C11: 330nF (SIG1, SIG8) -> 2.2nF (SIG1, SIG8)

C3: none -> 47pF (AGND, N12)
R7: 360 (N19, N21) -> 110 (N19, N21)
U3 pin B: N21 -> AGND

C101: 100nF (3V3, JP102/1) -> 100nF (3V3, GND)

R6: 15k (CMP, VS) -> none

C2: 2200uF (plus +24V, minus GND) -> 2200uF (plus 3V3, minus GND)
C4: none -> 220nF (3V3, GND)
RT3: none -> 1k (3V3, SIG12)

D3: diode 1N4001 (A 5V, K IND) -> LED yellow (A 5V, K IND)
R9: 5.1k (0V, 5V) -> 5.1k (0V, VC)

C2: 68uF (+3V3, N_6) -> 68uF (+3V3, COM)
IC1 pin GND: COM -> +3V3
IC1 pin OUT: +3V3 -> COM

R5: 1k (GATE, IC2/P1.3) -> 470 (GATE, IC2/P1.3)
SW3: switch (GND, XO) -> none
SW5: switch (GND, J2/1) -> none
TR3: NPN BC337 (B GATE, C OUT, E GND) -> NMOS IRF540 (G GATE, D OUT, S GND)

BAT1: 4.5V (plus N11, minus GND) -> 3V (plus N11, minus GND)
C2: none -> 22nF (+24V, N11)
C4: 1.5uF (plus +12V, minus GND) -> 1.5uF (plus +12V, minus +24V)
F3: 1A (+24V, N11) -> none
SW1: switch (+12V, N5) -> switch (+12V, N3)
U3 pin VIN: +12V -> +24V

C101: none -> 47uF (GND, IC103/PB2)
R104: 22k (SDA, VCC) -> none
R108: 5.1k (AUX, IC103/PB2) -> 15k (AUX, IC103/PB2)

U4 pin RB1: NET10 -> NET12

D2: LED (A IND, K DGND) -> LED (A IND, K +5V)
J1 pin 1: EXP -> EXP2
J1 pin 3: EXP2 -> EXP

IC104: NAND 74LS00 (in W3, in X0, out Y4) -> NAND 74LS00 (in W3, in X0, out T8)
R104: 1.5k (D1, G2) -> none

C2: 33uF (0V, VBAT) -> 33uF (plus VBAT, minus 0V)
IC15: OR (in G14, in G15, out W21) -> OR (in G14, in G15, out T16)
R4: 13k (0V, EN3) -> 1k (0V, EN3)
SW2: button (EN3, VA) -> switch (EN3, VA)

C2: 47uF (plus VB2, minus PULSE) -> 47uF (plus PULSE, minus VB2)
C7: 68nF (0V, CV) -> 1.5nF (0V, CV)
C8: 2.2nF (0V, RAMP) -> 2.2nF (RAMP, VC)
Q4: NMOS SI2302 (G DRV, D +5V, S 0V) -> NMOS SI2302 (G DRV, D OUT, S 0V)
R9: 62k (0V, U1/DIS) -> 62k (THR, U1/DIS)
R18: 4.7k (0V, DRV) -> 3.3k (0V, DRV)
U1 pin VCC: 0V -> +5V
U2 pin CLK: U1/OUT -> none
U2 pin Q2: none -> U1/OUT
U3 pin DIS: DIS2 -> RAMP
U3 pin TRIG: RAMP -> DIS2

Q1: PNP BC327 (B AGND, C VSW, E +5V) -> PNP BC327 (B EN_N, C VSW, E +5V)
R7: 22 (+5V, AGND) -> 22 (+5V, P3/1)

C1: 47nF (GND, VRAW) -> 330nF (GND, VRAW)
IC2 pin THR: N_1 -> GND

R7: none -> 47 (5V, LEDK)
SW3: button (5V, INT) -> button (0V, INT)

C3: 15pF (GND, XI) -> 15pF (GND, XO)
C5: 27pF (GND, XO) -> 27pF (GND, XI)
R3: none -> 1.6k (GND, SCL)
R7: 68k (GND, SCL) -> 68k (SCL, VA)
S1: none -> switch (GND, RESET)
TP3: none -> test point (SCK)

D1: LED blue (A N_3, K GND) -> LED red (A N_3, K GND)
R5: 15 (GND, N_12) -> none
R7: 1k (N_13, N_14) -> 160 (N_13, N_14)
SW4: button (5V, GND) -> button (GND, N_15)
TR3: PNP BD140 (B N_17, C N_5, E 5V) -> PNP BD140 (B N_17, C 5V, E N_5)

━━━━

# Exercise prompt:
The answer must be the lines from the one containing "C2: 47uF (plus" to the final line of the data above, copied exactly, both included, with nothing added.

# Response below:
C2: 47uF (plus VB2, minus PULSE) -> 47uF (plus PULSE, minus VB2)
C7: 68nF (0V, CV) -> 1.5nF (0V, CV)
C8: 2.2nF (0V, RAMP) -> 2.2nF (RAMP, VC)
Q4: NMOS SI2302 (G DRV, D +5V, S 0V) -> NMOS SI2302 (G DRV, D OUT, S 0V)
R9: 62k (0V, U1/DIS) -> 62k (THR, U1/DIS)
R18: 4.7k (0V, DRV) -> 3.3k (0V, DRV)
U1 pin VCC: 0V -> +5V
U2 pin CLK: U1/OUT -> none
U2 pin Q2: none -> U1/OUT
U3 pin DIS: DIS2 -> RAMP
U3 pin TRIG: RAMP -> DIS2

Q1: PNP BC327 (B AGND, C VSW, E +5V) -> PNP BC327 (B EN_N, C VSW, E +5V)
R7: 22 (+5V, AGND) -> 22 (+5V, P3/1)

C1: 47nF (GND, VRAW) -> 330nF (GND, VRAW)
IC2 pin THR: N_1 -> GND

R7: none -> 47 (5V, LEDK)
SW3: button (5V, INT) -> button (0V, INT)

C3: 15pF (GND, XI) -> 15pF (GND, XO)
C5: 27pF (GND, XO) -> 27pF (GND, XI)
R3: none -> 1.6k (GND, SCL)
R7: 68k (GND, SCL) -> 68k (SCL, VA)
S1: none -> switch (GND, RESET)
TP3: none -> test point (SCK)

D1: LED blue (A N_3, K GND) -> LED red (A N_3, K GND)
R5: 15 (GND, N_12) -> none
R7: 1k (N_13, N_14) -> 160 (N_13, N_14)
SW4: button (5V, GND) -> button (GND, N_15)
TR3: PNP BD140 (B N_17, C N_5, E 5V) -> PNP BD140 (B N_17, C 5V, E N_5)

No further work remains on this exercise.